[Provided data Boundary: Start]

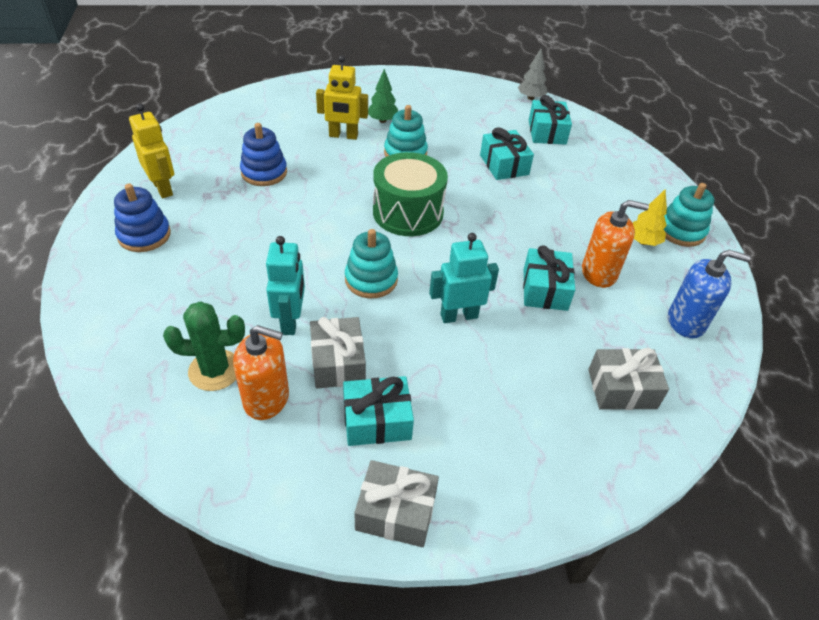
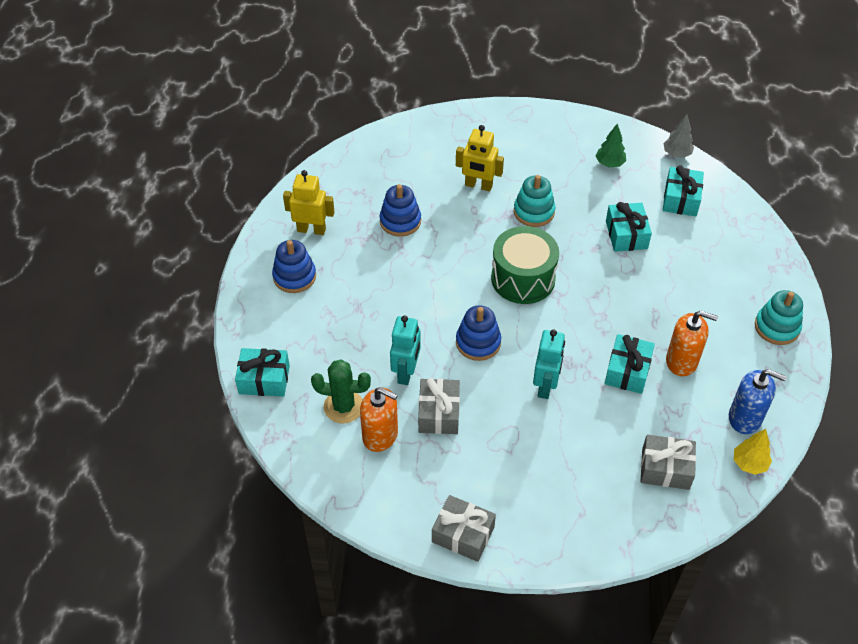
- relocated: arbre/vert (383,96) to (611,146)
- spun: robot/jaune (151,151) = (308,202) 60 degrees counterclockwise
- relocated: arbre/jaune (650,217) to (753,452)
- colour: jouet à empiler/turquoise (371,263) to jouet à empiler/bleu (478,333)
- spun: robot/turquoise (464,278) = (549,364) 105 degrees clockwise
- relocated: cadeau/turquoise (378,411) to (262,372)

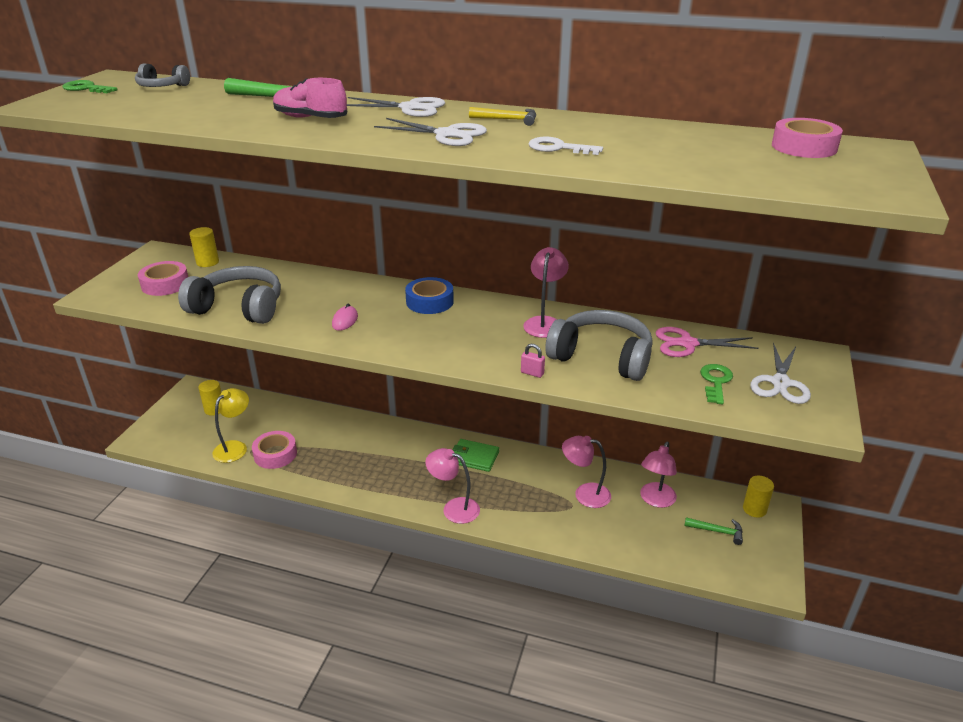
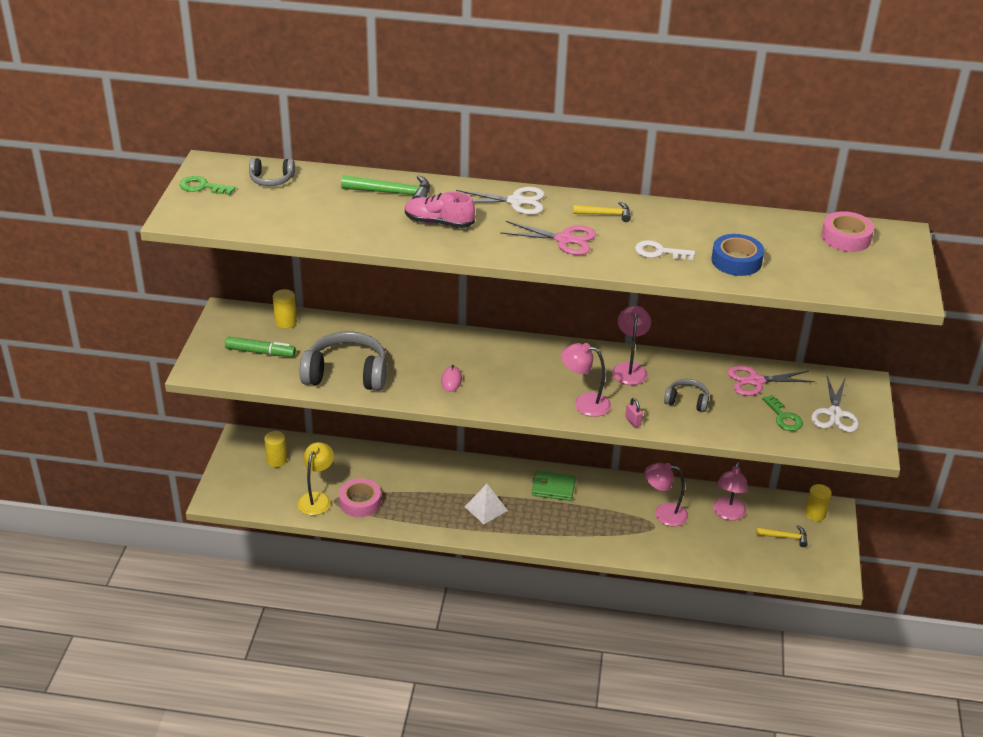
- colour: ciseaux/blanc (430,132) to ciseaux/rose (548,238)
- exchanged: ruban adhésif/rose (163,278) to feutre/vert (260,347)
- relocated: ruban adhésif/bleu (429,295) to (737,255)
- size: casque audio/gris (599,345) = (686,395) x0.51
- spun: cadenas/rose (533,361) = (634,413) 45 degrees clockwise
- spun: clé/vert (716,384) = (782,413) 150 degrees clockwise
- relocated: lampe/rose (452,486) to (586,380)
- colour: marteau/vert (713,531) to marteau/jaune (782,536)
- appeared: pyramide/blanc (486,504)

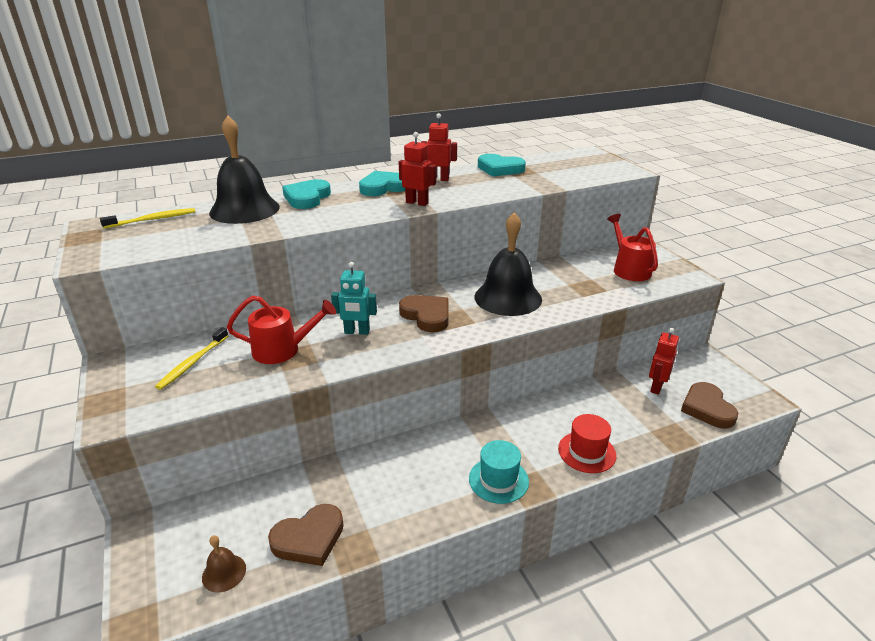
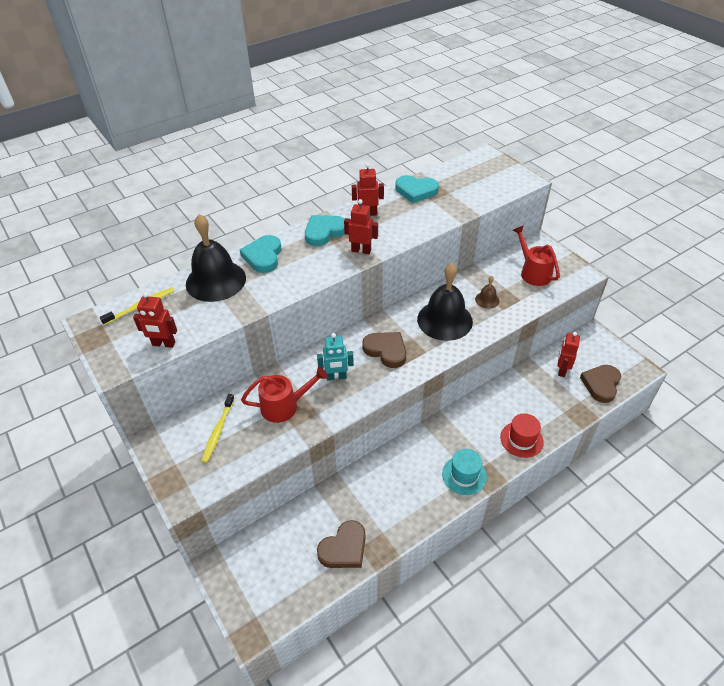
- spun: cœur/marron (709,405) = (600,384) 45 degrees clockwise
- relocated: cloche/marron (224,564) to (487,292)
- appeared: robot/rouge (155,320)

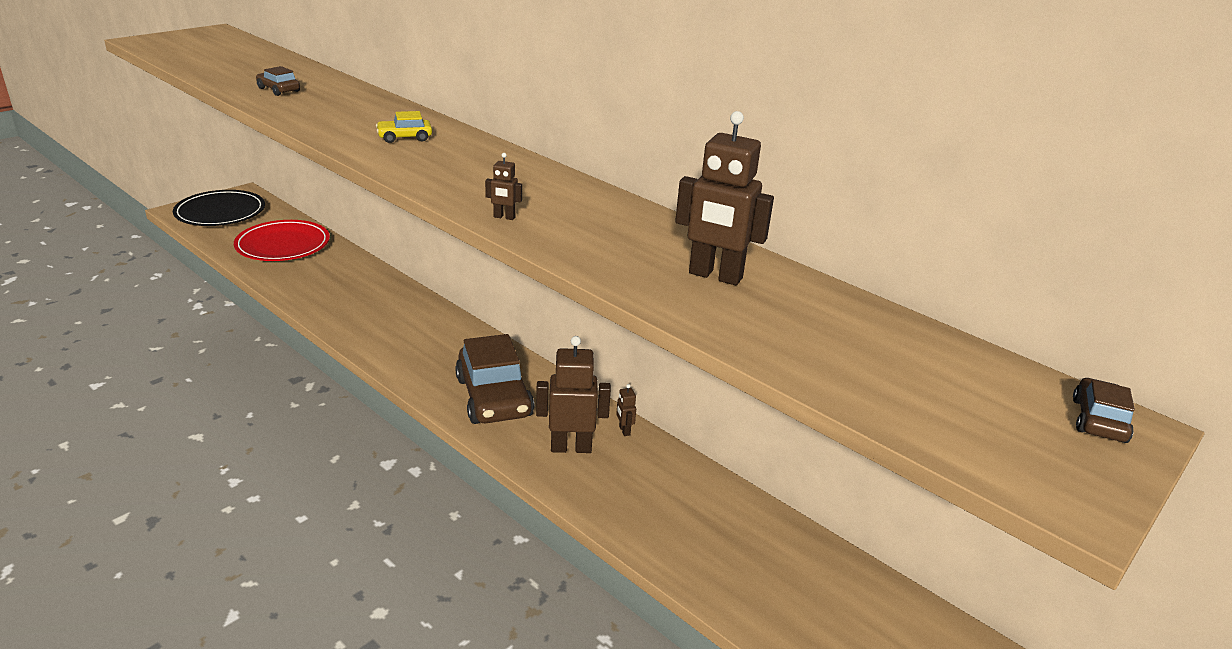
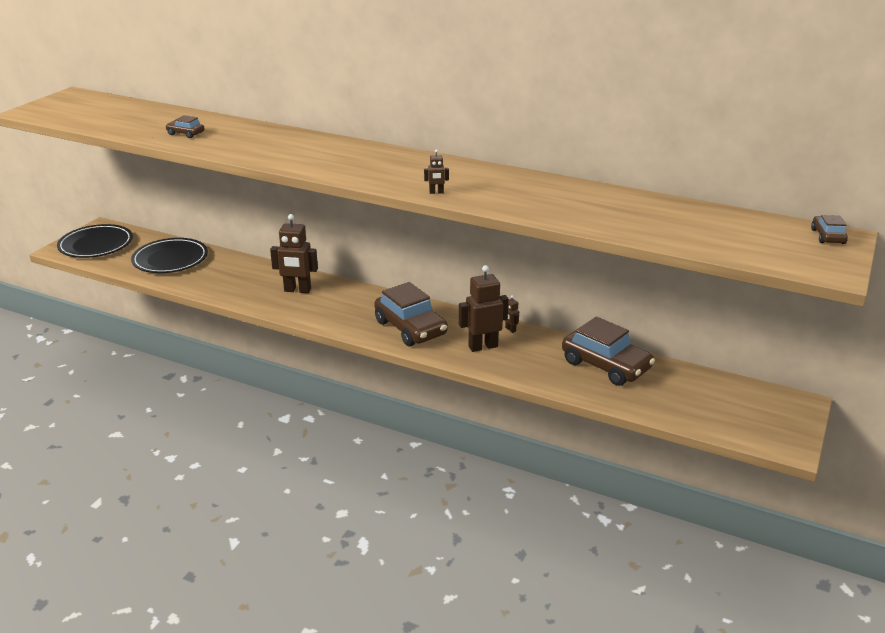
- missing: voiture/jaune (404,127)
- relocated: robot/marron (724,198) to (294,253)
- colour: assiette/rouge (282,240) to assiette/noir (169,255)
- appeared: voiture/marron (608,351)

[Provided data Boundary: End]

### Work instruction
If a line in the material above contains "arbre", show that line.

### Final answer
- relocated: arbre/vert (383,96) to (611,146)
- relocated: arbre/jaune (650,217) to (753,452)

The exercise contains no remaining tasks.